_GOAL OF THE EXERCISE:_ Everything in the records below from the line containing "JOY1 pin VRX: A1 -> none" through the line containing "SERVO pin VCC: GND -> 3V3" is to be reproduced exactly, those two lines included; no picture is to be copied.

_DATA FOR THIS TASK:_
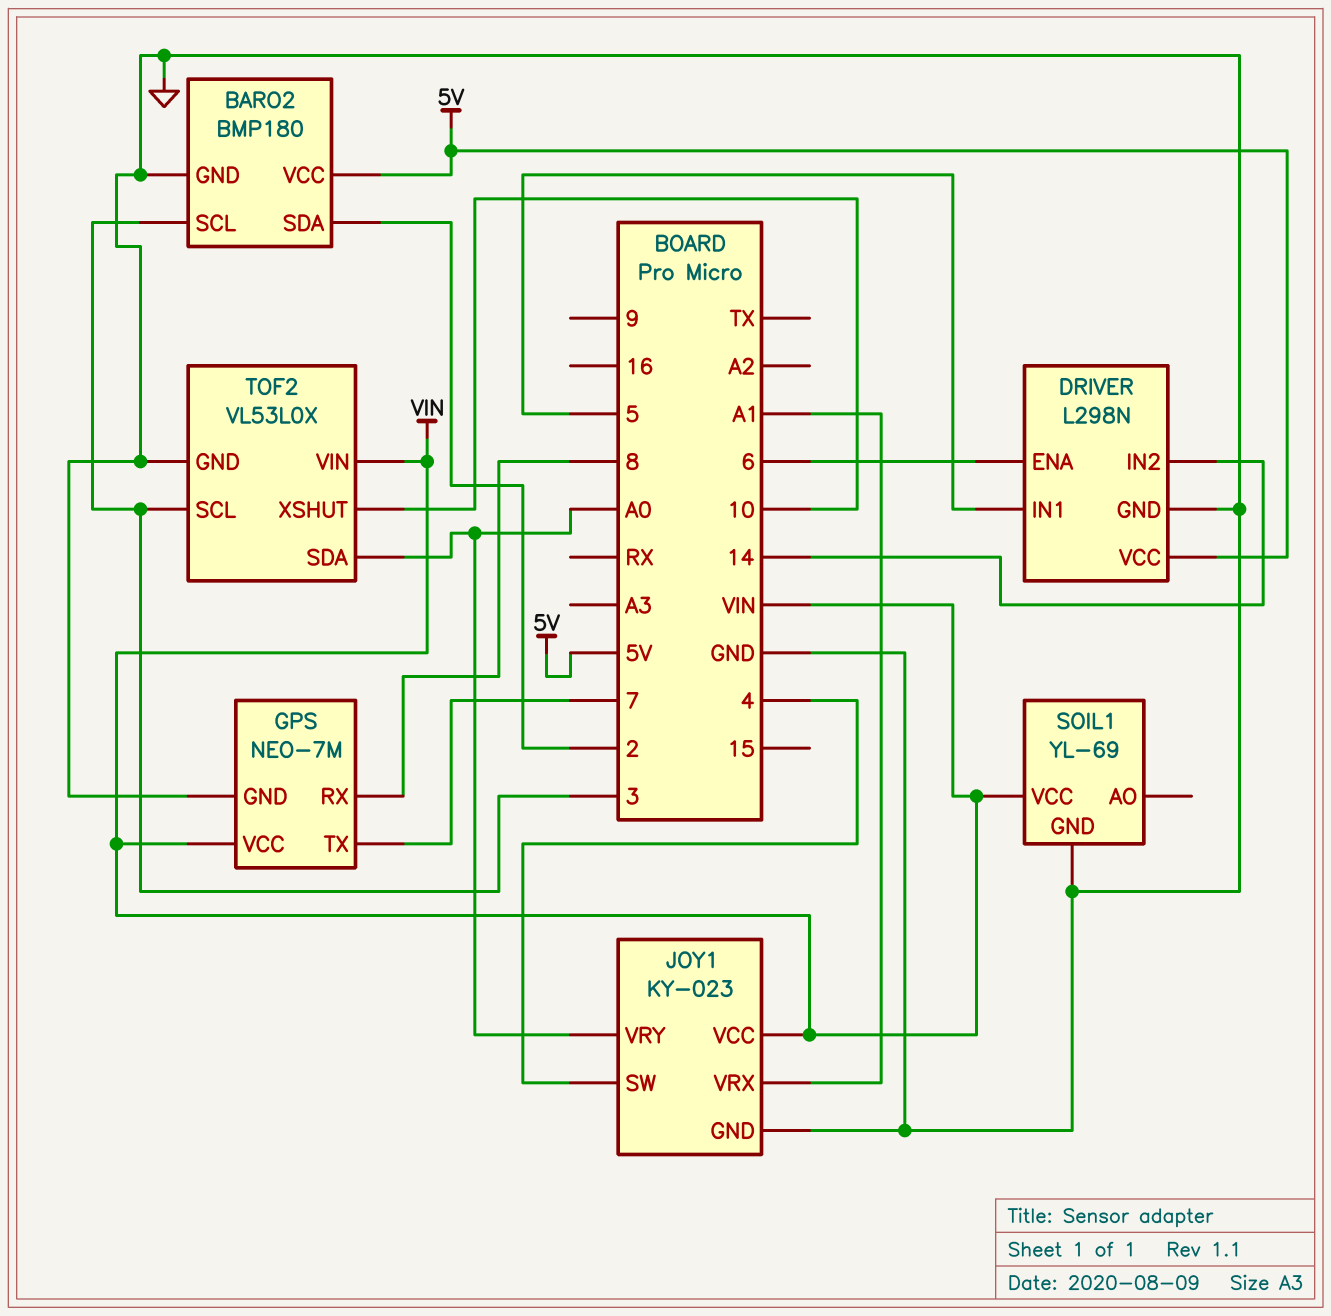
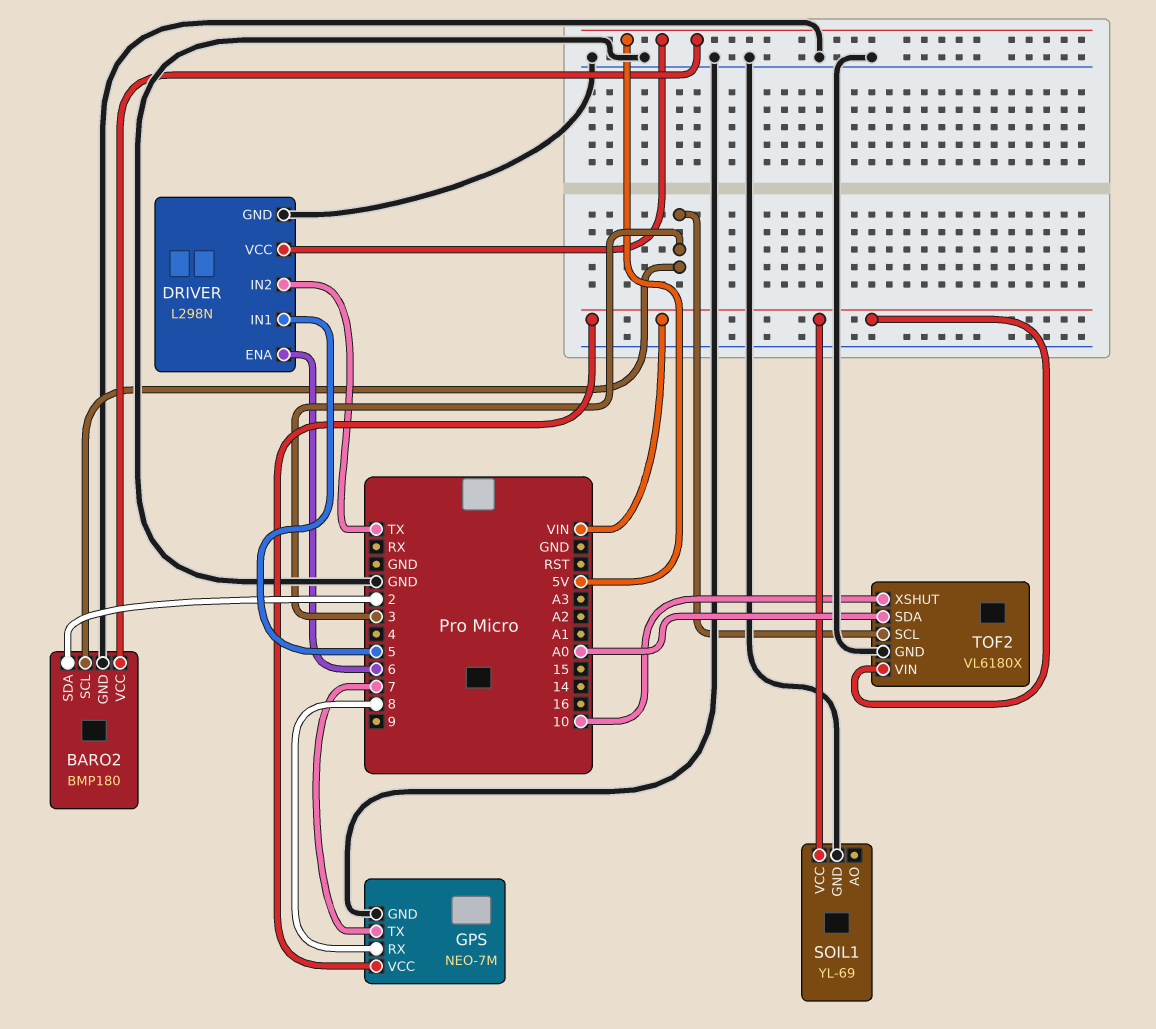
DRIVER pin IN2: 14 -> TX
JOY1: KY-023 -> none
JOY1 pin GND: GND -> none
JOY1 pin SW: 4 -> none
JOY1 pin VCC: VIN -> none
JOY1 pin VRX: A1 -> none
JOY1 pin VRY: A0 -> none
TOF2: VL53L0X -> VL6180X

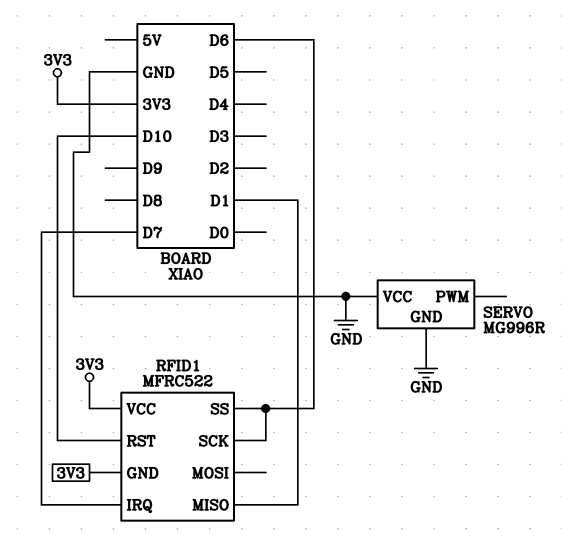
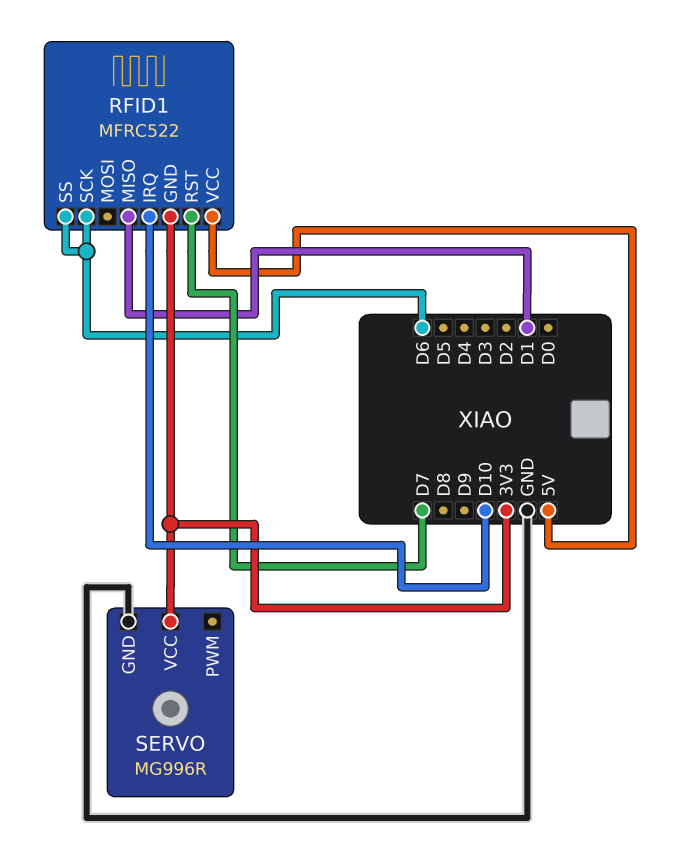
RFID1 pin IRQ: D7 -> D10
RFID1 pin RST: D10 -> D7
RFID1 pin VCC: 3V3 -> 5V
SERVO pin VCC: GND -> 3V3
==
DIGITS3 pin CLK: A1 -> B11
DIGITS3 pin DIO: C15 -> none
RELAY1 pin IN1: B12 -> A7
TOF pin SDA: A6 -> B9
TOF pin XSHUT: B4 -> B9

_ANSWER TO THIS EXERCISE:_
JOY1 pin VRX: A1 -> none
JOY1 pin VRY: A0 -> none
TOF2: VL53L0X -> VL6180X

RFID1 pin IRQ: D7 -> D10
RFID1 pin RST: D10 -> D7
RFID1 pin VCC: 3V3 -> 5V
SERVO pin VCC: GND -> 3V3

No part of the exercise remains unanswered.